:: TASK INPUT ::
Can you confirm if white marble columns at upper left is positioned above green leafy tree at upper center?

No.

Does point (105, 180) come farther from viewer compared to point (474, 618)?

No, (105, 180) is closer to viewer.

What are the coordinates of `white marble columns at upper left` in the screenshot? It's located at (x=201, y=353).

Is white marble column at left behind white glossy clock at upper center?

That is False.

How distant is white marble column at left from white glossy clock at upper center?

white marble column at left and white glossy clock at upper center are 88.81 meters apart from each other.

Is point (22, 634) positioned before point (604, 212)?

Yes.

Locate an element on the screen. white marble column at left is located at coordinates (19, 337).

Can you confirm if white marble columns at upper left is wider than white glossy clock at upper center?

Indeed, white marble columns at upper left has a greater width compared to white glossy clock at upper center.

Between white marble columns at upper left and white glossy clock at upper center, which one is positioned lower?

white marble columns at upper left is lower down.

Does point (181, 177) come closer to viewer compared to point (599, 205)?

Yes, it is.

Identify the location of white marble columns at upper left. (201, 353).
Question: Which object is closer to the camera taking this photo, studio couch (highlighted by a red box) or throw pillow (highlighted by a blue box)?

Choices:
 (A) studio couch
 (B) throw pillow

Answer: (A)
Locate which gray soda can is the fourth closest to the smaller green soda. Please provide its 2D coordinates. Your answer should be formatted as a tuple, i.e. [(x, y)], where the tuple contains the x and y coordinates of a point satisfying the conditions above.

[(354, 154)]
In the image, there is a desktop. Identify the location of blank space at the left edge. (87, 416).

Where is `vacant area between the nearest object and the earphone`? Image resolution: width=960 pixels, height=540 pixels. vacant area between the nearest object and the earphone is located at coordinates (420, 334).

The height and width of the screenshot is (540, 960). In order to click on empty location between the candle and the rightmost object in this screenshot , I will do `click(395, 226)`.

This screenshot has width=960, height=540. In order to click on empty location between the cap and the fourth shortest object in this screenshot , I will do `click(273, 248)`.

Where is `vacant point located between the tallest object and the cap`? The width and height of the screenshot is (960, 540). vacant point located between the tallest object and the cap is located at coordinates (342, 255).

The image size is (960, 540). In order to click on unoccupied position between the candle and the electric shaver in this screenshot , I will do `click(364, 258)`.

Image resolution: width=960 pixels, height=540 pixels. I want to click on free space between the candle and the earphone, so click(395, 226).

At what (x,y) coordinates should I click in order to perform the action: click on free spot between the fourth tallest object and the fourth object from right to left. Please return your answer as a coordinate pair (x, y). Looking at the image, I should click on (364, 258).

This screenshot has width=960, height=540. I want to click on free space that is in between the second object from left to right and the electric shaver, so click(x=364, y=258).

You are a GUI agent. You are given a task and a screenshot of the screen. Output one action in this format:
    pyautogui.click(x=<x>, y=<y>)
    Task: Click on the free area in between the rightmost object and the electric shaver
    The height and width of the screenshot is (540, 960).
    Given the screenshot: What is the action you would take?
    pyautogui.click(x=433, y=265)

==

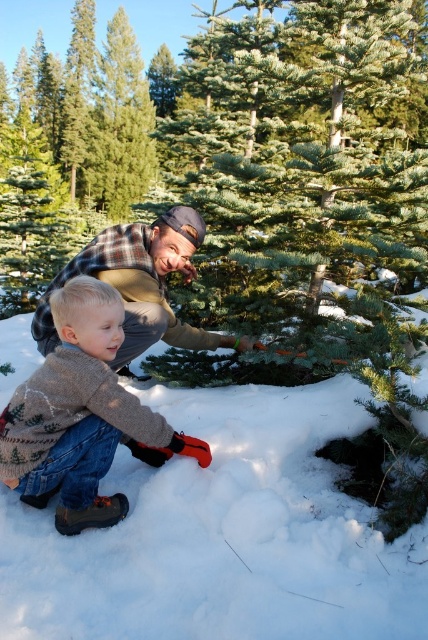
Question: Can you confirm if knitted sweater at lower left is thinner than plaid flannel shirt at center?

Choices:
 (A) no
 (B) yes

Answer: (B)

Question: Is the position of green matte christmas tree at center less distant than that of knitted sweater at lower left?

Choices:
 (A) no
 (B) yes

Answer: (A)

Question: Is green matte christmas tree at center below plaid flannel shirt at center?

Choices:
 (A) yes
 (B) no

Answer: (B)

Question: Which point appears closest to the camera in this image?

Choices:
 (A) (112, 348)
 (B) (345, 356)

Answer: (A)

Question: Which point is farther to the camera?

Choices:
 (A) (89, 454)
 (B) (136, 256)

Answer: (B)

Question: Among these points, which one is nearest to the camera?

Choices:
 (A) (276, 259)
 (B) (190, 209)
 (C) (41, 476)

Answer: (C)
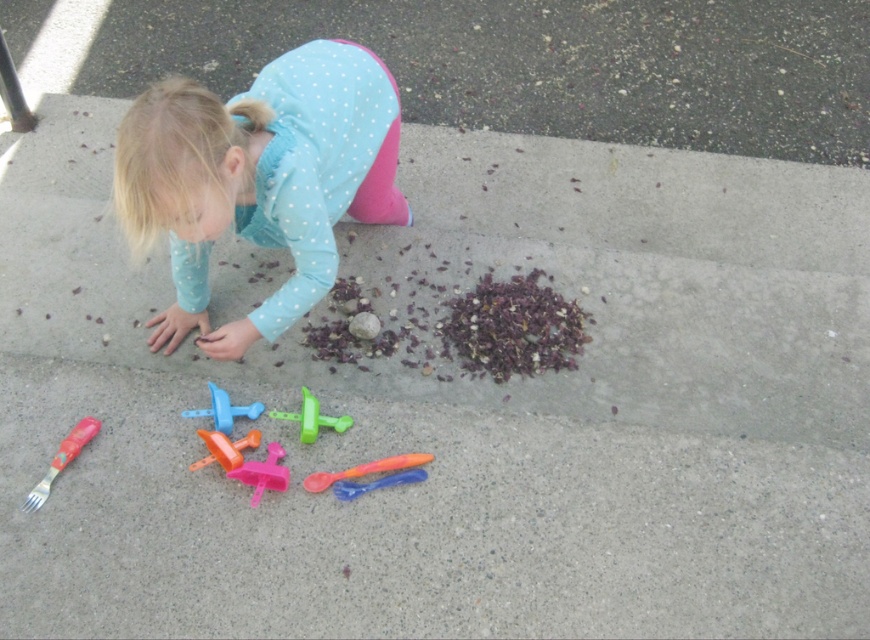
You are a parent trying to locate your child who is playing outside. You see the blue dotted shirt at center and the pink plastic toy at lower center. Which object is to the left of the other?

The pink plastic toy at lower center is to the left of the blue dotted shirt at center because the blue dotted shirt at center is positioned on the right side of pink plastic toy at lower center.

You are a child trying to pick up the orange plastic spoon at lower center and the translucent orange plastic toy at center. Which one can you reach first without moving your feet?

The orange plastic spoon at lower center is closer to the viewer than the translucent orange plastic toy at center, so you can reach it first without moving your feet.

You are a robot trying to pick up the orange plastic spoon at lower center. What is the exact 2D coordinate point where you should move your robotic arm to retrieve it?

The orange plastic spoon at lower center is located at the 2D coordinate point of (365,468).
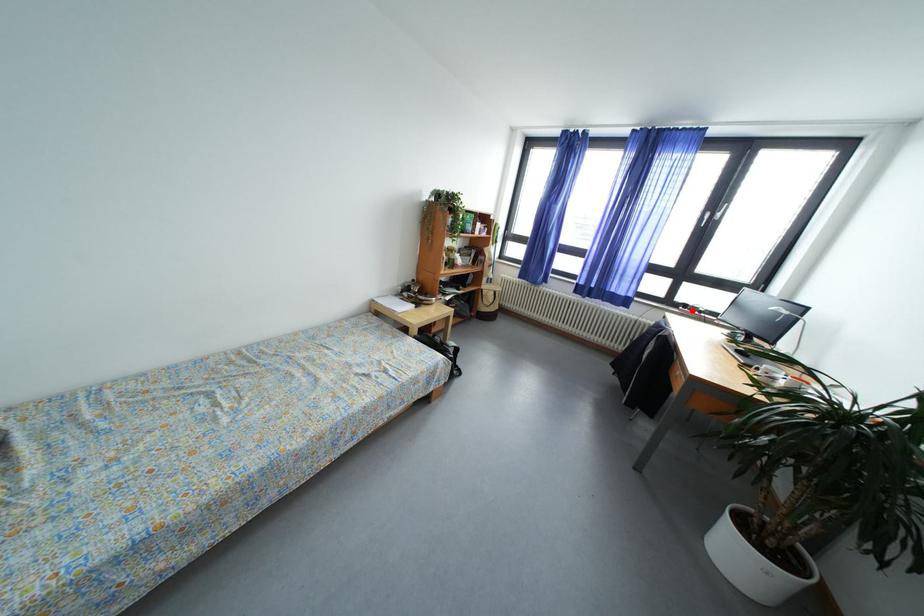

:: WHAT THE TASK ASKS ::
Repeat the lines between the one containing "The orange plastic spoon at lower center is closer" and the one containing "The orange plastic spoon at lower center is located", inclusive, without changing anything in them.

:: ANSWER TO THIS EXERCISE ::
The orange plastic spoon at lower center is closer to the viewer than the translucent orange plastic toy at center, so you can reach it first without moving your feet.

You are a robot trying to pick up the orange plastic spoon at lower center. What is the exact 2D coordinate point where you should move your robotic arm to retrieve it?

The orange plastic spoon at lower center is located at the 2D coordinate point of (365,468).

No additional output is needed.